HOW TO COMPLETE THIS TASK ::
Below are some records. Write out the lines from the one containing "SONAR pin VCC: GND -> 3V3" to the last line, word for word, leaving out pictures.

(Before-and-after change records)

↓

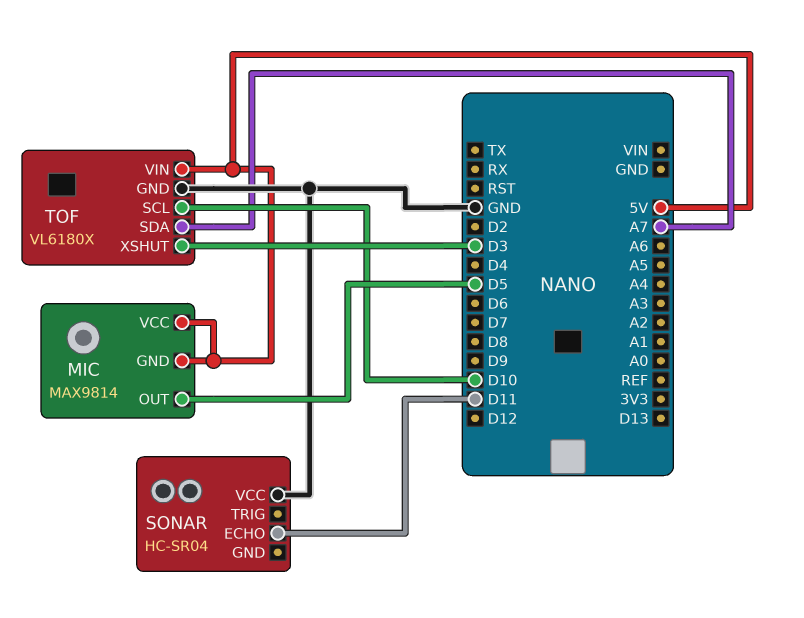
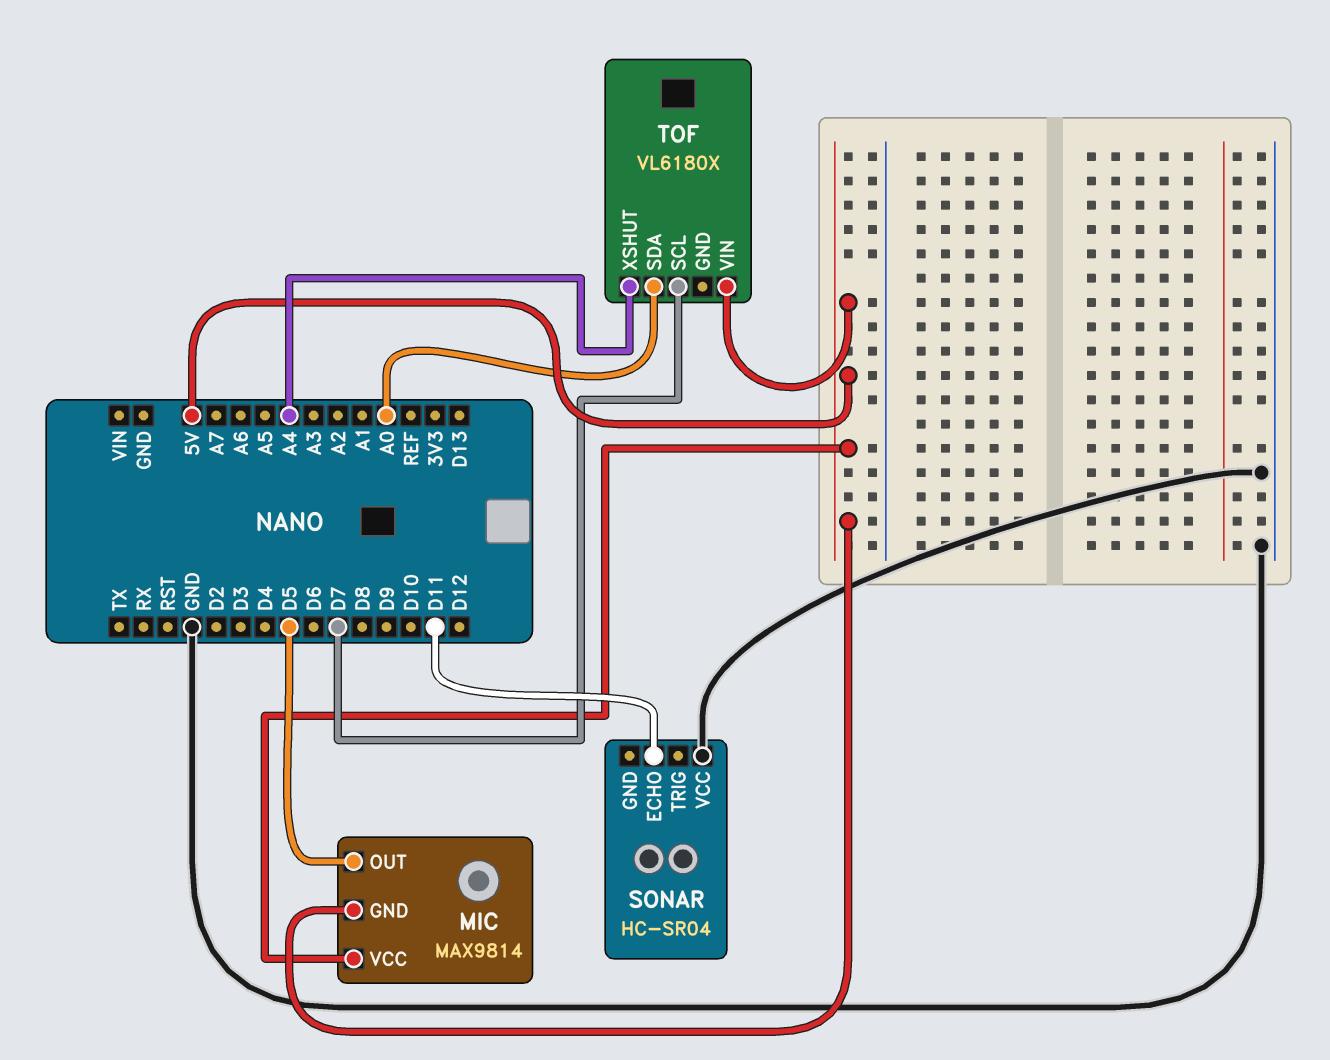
TOF pin GND: GND -> none
TOF pin SCL: D10 -> D7
TOF pin SDA: A7 -> A0
TOF pin XSHUT: D3 -> A4

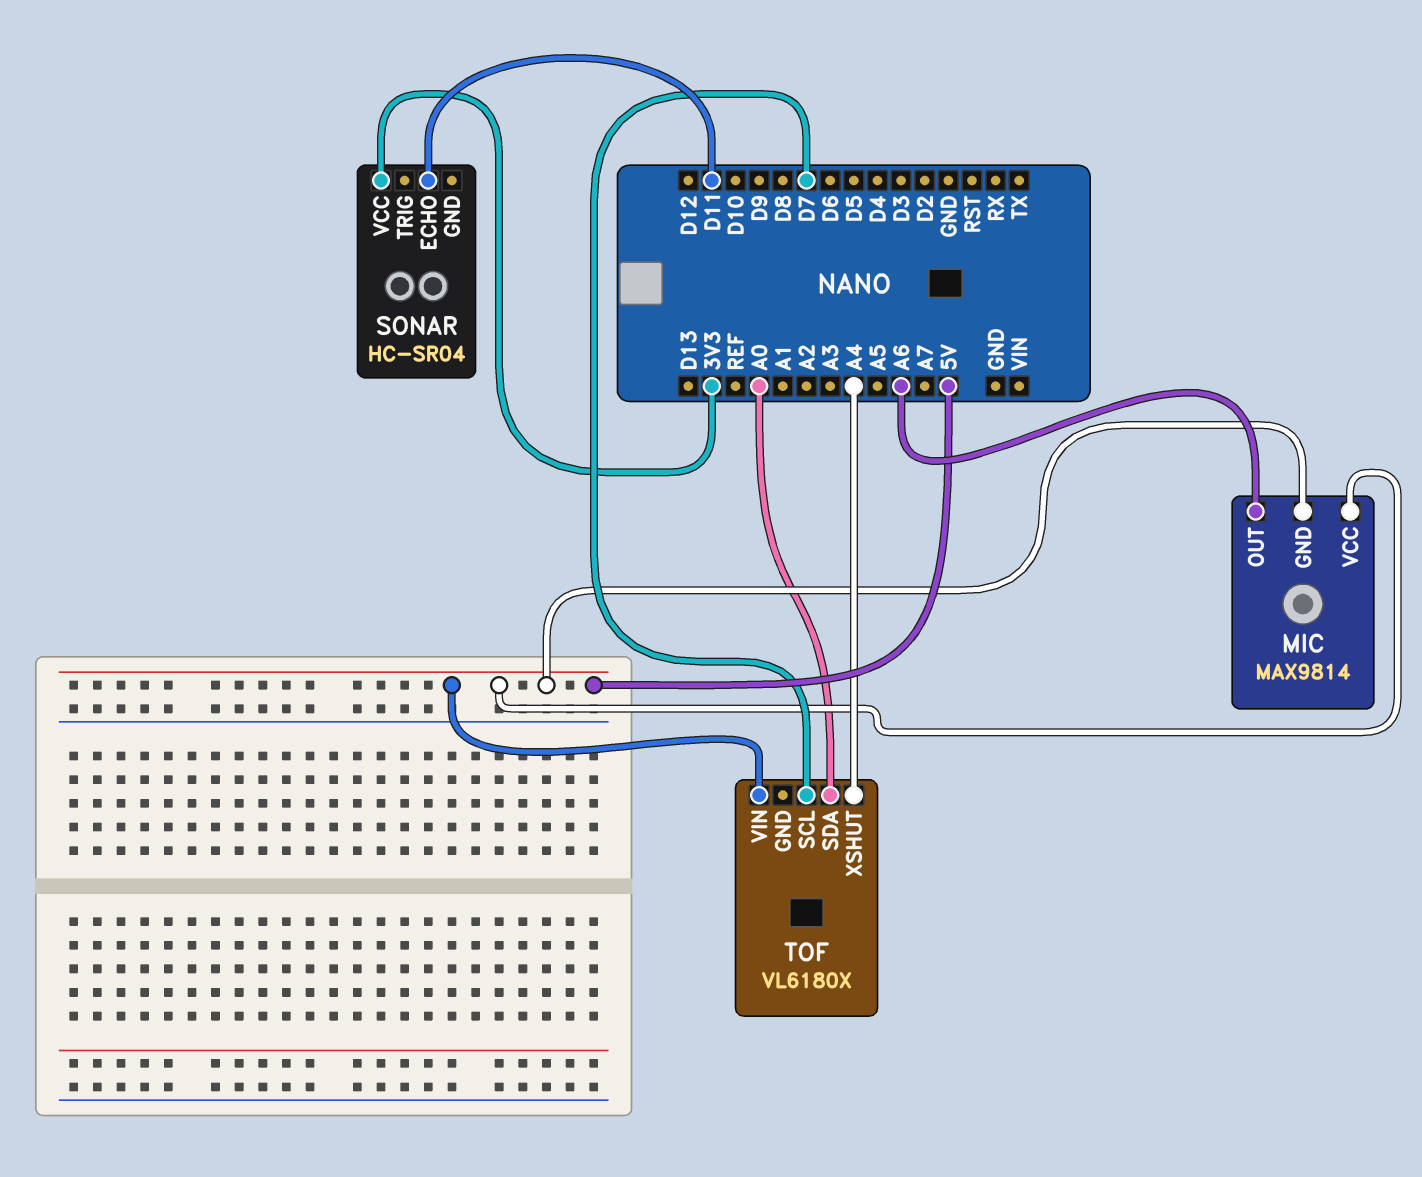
MIC pin OUT: D5 -> A6
SONAR pin VCC: GND -> 3V3

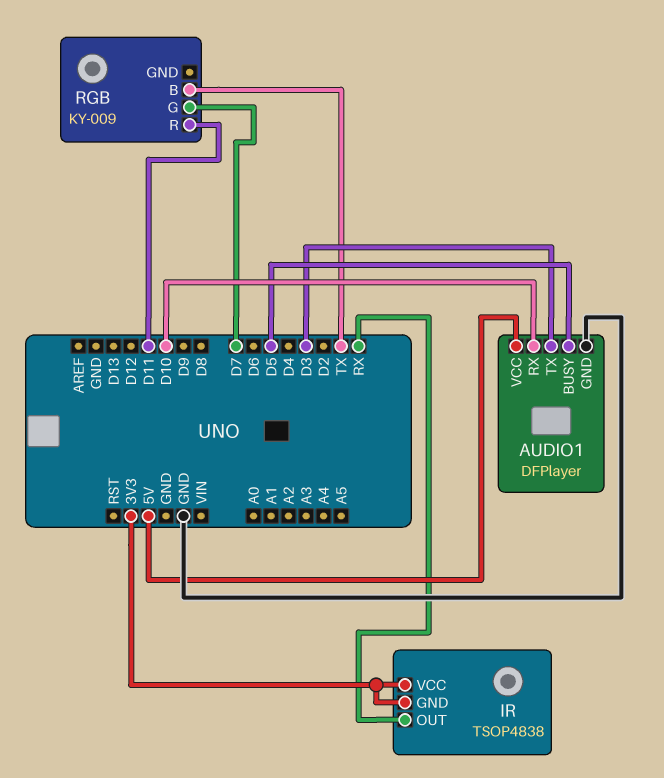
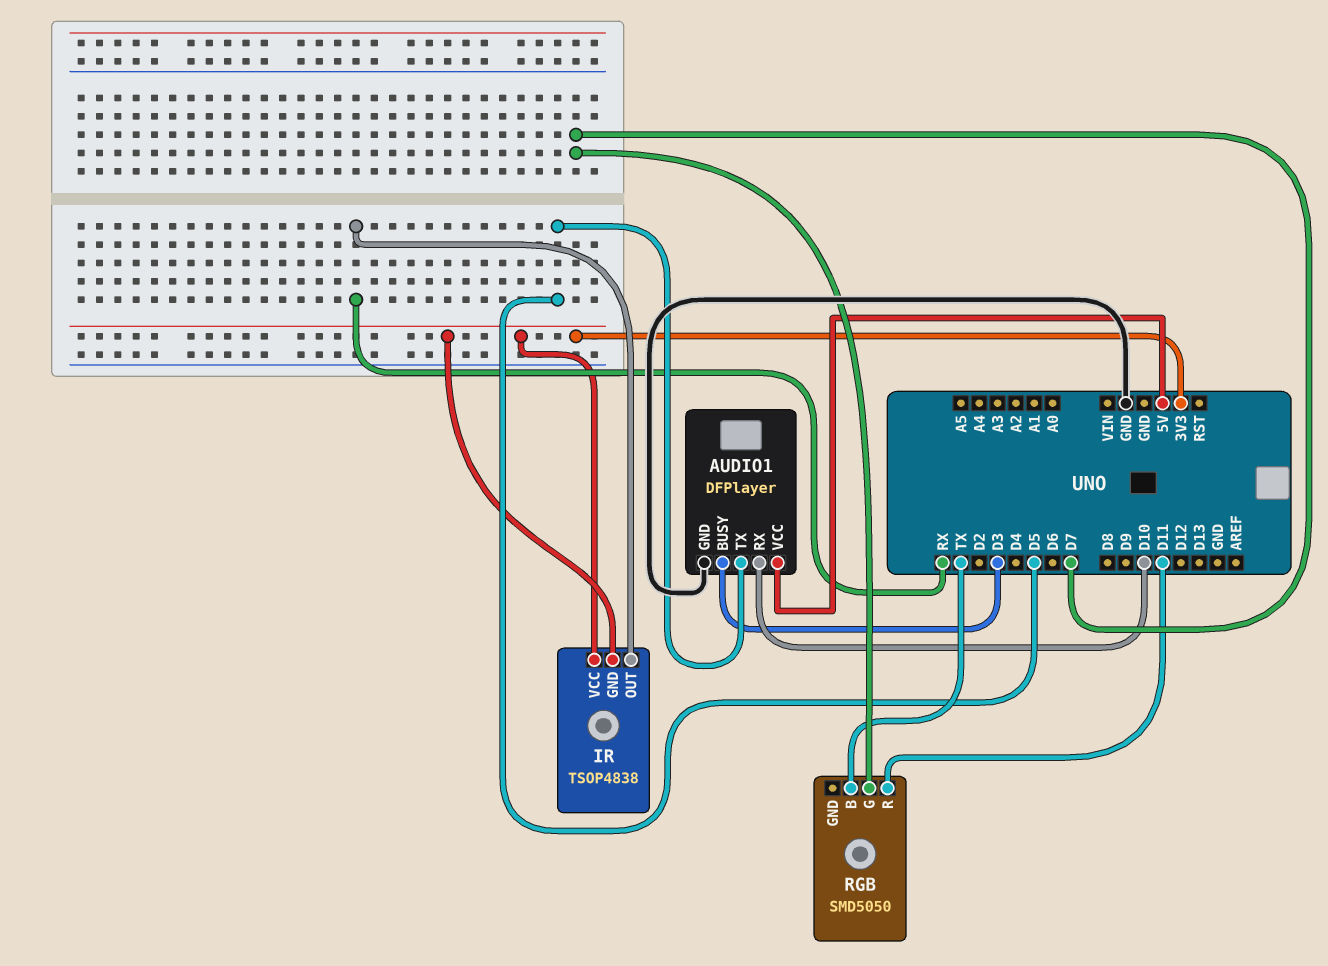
AUDIO1 pin BUSY: D5 -> D3
AUDIO1 pin TX: D3 -> D5
RGB: KY-009 -> SMD5050

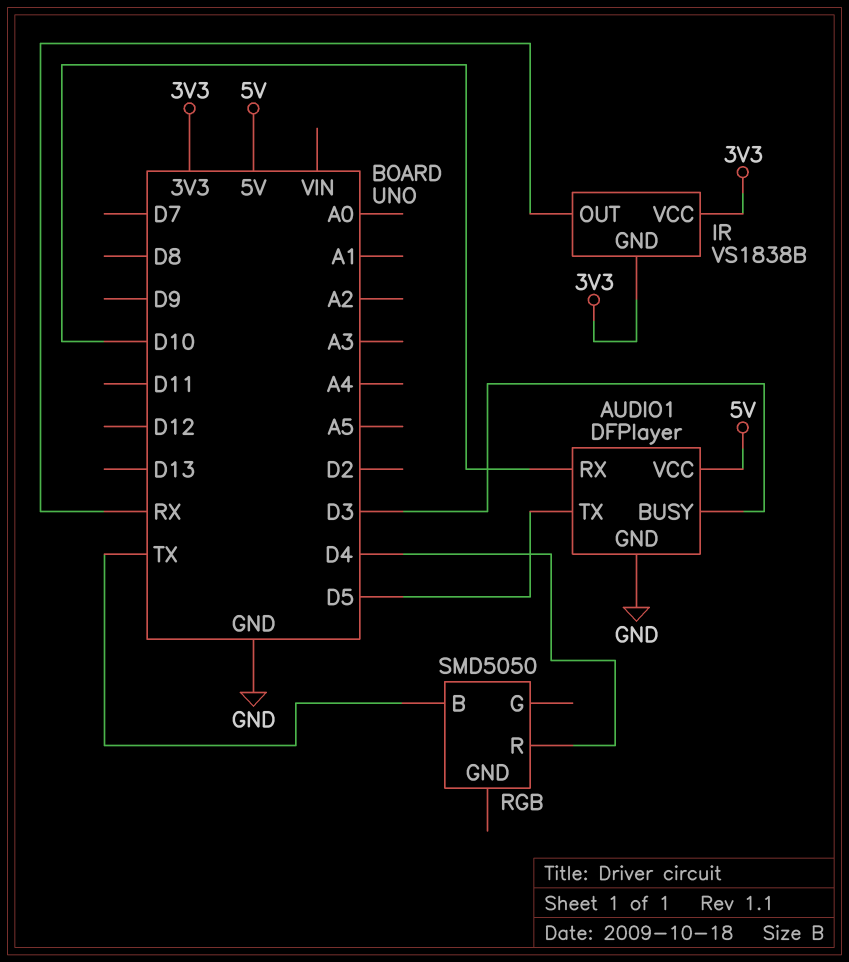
IR: TSOP4838 -> VS1838B
RGB pin G: D7 -> none
RGB pin R: D11 -> D4

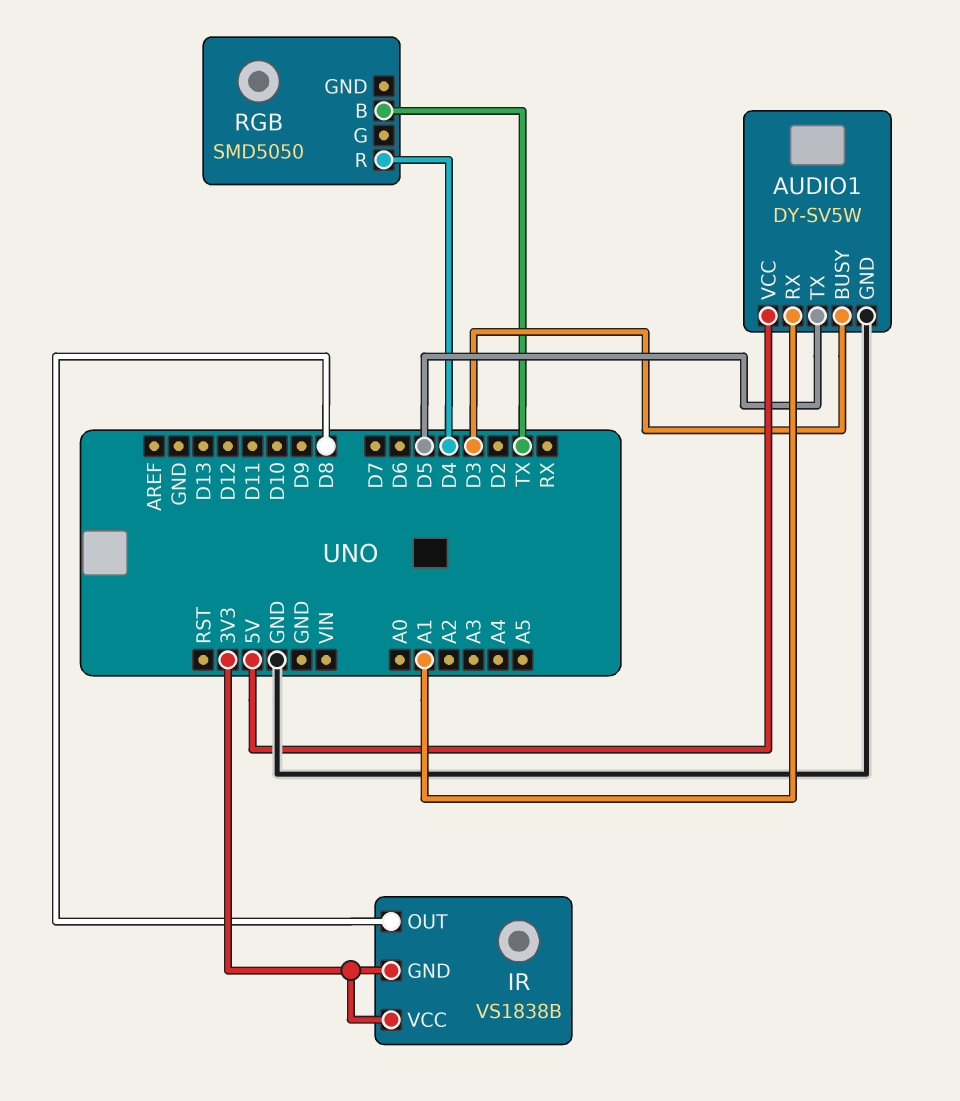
AUDIO1: DFPlayer -> DY-SV5W
AUDIO1 pin RX: D10 -> A1
IR pin OUT: RX -> D8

↑

RESPONSE AREA ::
SONAR pin VCC: GND -> 3V3

AUDIO1 pin BUSY: D5 -> D3
AUDIO1 pin TX: D3 -> D5
RGB: KY-009 -> SMD5050

IR: TSOP4838 -> VS1838B
RGB pin G: D7 -> none
RGB pin R: D11 -> D4

AUDIO1: DFPlayer -> DY-SV5W
AUDIO1 pin RX: D10 -> A1
IR pin OUT: RX -> D8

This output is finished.